Instructions to follow
The data below holds a line containing "green pentagon: (493, 31) -> (549, 41), moved" and a line containing "brown rectangle: (422, 256)"; please quote exactly those two lines and every line between them, and nothing else.

Data for this exercise
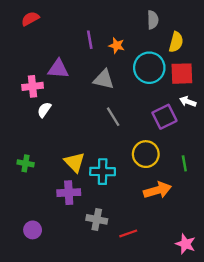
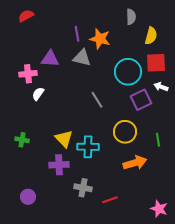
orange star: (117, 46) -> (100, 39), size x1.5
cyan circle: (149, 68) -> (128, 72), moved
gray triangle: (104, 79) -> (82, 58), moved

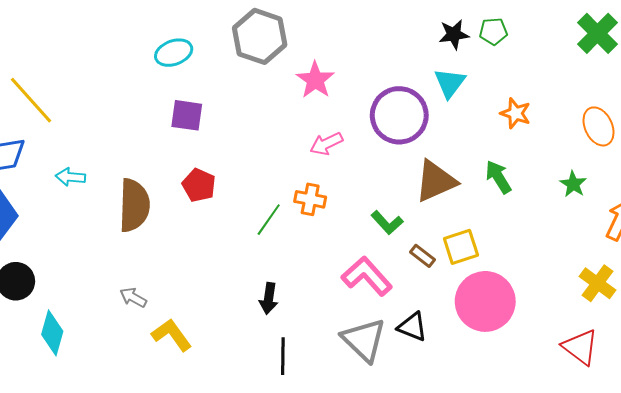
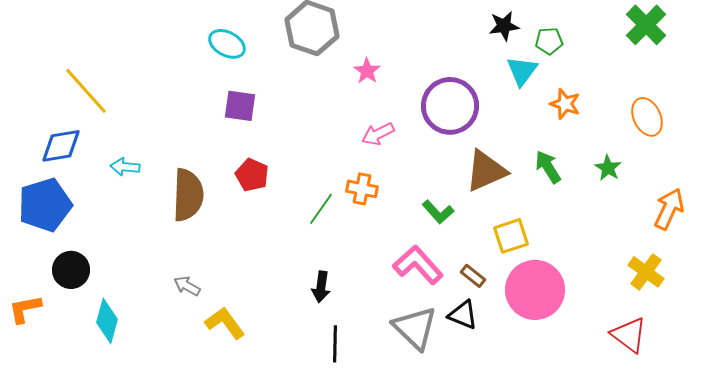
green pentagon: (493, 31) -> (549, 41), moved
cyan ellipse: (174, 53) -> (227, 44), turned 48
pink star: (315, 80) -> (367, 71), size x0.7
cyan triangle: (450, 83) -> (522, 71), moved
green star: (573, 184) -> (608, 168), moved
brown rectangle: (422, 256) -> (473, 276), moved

==

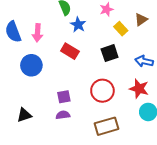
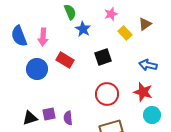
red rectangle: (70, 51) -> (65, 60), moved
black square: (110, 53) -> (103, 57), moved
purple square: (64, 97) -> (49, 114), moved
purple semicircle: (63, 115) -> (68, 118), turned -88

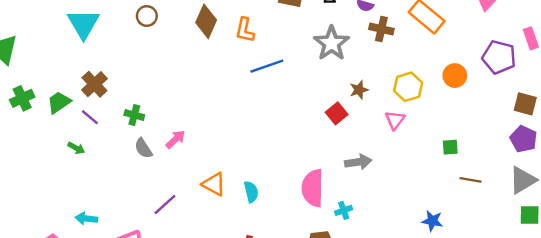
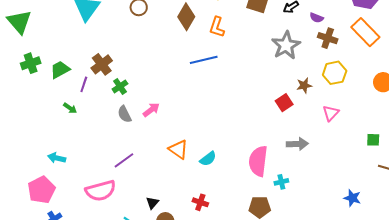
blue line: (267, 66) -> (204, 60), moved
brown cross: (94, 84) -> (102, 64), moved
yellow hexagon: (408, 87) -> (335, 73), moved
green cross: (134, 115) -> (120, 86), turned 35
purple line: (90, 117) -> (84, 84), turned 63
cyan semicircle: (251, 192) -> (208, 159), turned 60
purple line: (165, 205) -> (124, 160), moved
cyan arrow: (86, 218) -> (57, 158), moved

Response to the exercise
green pentagon: (493, 31) -> (549, 41), moved
cyan ellipse: (174, 53) -> (227, 44), turned 48
pink star: (315, 80) -> (367, 71), size x0.7
cyan triangle: (450, 83) -> (522, 71), moved
green star: (573, 184) -> (608, 168), moved
brown rectangle: (422, 256) -> (473, 276), moved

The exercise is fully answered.